■ EXTRACTED RECORDS:
- - - - - - -
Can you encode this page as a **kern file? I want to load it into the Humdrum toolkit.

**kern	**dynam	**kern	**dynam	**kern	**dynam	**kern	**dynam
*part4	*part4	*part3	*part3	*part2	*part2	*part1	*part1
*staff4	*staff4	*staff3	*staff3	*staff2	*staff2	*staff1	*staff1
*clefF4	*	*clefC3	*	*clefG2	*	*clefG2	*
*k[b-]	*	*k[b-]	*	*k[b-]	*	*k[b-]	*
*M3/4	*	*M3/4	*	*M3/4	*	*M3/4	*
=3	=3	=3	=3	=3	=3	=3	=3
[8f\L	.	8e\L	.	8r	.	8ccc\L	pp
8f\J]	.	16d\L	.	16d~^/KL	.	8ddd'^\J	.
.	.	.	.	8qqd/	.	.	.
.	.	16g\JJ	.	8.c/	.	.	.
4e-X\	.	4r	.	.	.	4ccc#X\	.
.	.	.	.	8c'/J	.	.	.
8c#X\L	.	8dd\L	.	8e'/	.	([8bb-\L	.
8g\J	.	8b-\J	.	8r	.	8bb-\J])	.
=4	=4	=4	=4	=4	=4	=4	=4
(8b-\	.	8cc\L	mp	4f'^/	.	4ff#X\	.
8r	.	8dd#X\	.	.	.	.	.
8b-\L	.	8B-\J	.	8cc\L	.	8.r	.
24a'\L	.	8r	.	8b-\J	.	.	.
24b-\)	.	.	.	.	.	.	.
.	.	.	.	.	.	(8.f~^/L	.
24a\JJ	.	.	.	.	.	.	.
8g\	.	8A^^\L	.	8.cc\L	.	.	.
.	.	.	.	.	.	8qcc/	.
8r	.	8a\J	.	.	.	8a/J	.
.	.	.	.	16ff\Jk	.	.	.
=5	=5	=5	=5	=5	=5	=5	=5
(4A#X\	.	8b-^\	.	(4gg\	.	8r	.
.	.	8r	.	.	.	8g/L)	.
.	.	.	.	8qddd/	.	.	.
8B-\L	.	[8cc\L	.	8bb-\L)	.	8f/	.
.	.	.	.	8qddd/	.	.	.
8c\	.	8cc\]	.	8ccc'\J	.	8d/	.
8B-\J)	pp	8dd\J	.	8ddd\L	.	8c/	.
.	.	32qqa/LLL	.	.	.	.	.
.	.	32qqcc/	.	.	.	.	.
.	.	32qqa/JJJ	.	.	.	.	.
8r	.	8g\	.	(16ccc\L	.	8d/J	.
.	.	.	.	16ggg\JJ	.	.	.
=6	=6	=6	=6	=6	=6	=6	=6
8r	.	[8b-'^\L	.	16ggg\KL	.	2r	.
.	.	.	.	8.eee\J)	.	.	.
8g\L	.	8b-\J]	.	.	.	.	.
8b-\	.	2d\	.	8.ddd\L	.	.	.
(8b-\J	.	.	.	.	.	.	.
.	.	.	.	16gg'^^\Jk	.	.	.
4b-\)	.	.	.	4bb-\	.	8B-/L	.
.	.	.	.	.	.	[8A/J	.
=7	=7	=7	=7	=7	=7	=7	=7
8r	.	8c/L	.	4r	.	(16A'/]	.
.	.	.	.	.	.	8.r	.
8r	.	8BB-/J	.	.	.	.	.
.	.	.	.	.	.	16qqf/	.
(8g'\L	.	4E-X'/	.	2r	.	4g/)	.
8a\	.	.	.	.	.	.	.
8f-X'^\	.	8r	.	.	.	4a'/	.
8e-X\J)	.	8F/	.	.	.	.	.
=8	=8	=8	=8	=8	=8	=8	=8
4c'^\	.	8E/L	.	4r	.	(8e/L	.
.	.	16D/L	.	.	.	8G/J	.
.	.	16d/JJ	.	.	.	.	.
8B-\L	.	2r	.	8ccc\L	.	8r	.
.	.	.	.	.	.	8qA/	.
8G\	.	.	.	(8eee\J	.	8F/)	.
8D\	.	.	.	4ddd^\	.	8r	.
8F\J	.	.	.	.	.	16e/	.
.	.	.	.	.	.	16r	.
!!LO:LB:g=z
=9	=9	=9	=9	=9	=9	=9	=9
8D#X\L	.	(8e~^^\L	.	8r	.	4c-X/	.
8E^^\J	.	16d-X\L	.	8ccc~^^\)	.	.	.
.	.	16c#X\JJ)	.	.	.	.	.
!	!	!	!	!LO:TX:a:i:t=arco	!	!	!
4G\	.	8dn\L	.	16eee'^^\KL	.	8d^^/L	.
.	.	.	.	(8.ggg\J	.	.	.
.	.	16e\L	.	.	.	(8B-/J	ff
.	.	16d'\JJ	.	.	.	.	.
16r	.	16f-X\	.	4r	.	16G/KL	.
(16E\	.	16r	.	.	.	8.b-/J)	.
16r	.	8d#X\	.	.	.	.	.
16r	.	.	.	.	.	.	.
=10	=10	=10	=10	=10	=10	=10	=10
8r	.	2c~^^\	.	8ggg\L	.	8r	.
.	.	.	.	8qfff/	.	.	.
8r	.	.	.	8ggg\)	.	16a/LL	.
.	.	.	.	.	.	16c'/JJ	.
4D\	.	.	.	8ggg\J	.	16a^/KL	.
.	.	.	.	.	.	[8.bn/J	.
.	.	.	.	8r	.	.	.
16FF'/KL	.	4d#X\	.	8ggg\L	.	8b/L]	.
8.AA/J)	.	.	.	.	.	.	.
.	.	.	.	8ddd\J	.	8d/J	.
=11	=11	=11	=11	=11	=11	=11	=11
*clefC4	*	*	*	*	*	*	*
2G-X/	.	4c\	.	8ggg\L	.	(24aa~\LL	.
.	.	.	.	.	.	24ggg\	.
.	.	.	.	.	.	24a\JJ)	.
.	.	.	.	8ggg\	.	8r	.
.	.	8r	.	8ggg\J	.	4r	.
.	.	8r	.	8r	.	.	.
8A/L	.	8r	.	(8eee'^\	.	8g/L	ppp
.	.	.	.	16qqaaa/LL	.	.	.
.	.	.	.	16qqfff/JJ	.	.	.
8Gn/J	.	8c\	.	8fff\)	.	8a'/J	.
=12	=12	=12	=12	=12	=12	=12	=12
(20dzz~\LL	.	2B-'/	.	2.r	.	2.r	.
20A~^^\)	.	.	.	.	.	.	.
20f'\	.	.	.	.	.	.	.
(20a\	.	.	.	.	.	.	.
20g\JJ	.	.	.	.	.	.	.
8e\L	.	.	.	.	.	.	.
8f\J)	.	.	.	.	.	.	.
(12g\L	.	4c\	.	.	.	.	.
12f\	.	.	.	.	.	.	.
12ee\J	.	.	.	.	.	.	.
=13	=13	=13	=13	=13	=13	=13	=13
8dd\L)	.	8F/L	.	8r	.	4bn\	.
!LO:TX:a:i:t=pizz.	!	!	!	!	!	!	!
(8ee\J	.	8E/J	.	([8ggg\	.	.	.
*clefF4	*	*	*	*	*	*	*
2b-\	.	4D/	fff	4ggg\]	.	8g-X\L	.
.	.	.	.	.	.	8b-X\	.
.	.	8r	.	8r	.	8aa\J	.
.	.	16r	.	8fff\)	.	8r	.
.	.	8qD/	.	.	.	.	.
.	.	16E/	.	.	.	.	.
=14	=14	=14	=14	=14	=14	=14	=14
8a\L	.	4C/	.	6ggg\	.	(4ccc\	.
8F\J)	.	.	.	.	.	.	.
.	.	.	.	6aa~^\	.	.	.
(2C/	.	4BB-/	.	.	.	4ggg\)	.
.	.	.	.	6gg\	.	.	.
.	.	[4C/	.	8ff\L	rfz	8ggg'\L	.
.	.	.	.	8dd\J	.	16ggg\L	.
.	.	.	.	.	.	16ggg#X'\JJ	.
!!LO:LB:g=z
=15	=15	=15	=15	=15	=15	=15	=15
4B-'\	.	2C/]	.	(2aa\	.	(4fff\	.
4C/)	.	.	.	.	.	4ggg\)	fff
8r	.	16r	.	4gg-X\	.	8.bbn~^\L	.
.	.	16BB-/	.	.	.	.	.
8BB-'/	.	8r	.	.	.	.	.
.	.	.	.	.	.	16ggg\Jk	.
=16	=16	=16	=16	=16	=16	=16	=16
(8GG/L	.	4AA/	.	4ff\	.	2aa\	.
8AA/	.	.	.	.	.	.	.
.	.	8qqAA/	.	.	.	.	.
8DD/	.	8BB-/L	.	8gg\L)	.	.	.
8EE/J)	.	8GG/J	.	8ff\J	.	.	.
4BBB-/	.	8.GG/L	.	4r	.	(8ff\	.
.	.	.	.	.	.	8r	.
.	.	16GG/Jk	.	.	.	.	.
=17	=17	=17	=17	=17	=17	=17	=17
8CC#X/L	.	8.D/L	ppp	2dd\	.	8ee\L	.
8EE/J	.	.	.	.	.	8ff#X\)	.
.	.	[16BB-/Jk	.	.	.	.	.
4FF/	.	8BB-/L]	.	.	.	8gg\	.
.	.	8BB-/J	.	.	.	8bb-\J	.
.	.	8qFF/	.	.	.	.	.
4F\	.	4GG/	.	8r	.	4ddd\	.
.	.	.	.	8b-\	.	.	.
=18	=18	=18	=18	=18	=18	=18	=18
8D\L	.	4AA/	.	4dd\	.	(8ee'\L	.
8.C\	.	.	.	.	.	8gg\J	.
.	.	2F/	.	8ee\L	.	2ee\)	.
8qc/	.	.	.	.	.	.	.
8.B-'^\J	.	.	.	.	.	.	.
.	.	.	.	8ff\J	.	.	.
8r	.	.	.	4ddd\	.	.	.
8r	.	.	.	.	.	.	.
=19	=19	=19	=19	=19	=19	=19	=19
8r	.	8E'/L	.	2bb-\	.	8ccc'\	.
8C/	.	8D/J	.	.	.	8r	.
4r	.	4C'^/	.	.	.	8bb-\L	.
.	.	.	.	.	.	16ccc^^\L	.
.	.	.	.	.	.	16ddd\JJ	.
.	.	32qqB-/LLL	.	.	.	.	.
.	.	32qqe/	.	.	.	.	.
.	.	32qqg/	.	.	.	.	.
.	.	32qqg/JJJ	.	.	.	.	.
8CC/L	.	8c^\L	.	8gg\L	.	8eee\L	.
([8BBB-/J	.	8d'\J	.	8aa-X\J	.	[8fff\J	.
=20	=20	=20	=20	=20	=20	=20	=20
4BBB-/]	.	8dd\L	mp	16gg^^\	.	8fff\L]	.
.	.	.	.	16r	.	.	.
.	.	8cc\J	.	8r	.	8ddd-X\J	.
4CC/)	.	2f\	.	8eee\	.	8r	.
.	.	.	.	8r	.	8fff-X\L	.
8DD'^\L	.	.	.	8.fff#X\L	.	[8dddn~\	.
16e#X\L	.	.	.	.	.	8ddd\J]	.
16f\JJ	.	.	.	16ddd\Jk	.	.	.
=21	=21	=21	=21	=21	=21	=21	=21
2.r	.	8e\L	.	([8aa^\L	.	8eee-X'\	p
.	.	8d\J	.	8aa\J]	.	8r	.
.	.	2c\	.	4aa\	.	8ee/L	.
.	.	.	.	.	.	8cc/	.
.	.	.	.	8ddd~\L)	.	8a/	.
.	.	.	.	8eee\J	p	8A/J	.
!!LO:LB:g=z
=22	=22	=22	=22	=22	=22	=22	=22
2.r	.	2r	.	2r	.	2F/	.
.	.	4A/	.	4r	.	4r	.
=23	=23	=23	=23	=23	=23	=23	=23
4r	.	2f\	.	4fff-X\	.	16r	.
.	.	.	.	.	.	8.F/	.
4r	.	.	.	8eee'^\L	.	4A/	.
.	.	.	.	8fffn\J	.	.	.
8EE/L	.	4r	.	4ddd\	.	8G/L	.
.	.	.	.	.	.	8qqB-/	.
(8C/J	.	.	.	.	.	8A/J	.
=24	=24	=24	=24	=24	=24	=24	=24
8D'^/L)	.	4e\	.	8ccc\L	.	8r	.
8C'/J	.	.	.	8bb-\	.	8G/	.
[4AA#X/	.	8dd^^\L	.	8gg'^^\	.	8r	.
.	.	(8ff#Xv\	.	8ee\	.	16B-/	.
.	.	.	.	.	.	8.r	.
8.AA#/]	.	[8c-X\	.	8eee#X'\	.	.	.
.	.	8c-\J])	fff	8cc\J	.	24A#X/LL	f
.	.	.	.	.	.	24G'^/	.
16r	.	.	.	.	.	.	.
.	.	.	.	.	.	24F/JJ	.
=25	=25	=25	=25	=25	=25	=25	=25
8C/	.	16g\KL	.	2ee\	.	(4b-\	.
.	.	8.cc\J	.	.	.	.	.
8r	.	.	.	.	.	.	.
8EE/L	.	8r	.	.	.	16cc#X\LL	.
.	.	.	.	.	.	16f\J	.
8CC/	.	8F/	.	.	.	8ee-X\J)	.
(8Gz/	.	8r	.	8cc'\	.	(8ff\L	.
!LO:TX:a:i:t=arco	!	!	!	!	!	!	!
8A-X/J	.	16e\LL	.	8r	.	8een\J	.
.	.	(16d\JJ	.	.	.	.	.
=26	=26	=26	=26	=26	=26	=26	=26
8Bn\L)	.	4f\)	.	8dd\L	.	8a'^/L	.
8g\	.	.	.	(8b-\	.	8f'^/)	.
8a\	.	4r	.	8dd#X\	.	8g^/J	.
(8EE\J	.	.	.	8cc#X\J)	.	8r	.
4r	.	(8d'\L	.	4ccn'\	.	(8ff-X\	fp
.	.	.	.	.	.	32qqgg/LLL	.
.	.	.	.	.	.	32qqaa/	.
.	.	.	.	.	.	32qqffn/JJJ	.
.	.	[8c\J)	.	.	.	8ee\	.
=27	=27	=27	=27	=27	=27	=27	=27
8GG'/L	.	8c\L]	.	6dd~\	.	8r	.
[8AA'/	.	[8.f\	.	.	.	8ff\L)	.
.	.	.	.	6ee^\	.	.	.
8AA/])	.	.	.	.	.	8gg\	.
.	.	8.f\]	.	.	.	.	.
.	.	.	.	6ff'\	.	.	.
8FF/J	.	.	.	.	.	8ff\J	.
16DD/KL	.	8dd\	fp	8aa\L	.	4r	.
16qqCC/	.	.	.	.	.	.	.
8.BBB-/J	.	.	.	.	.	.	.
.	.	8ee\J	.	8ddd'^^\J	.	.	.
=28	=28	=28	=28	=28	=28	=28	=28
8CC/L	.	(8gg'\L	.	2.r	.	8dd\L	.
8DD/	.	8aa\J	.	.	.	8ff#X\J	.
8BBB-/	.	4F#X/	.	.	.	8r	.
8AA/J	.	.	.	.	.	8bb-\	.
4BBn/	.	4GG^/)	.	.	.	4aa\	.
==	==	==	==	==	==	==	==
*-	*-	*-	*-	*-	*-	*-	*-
- - - - - - -
■ TASK DIRECTIONS:
Count the lines of the records that contain the string "kern", matching case exactly, and reply with the number alone.

■ THE RESPONSE:
2